- Goal of the exercise -
Whatever the records say, give every one of them again exactly.
━━━
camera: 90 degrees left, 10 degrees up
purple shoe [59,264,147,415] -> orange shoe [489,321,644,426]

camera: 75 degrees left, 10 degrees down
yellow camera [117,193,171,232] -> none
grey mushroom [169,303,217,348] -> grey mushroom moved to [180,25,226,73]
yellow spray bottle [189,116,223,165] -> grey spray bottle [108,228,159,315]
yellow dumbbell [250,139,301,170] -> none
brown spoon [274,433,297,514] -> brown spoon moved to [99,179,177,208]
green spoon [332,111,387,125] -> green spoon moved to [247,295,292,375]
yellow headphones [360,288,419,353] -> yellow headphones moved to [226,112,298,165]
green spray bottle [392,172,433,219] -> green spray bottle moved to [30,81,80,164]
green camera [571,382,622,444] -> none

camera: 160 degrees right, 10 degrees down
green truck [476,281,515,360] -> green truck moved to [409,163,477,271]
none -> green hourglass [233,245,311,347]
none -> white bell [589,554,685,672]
━━━
- Task response -
camera: 90 degrees left, 10 degrees up
purple shoe [59,264,147,415] -> orange shoe [489,321,644,426]

camera: 75 degrees left, 10 degrees down
yellow camera [117,193,171,232] -> none
grey mushroom [169,303,217,348] -> grey mushroom moved to [180,25,226,73]
yellow spray bottle [189,116,223,165] -> grey spray bottle [108,228,159,315]
yellow dumbbell [250,139,301,170] -> none
brown spoon [274,433,297,514] -> brown spoon moved to [99,179,177,208]
green spoon [332,111,387,125] -> green spoon moved to [247,295,292,375]
yellow headphones [360,288,419,353] -> yellow headphones moved to [226,112,298,165]
green spray bottle [392,172,433,219] -> green spray bottle moved to [30,81,80,164]
green camera [571,382,622,444] -> none

camera: 160 degrees right, 10 degrees down
green truck [476,281,515,360] -> green truck moved to [409,163,477,271]
none -> green hourglass [233,245,311,347]
none -> white bell [589,554,685,672]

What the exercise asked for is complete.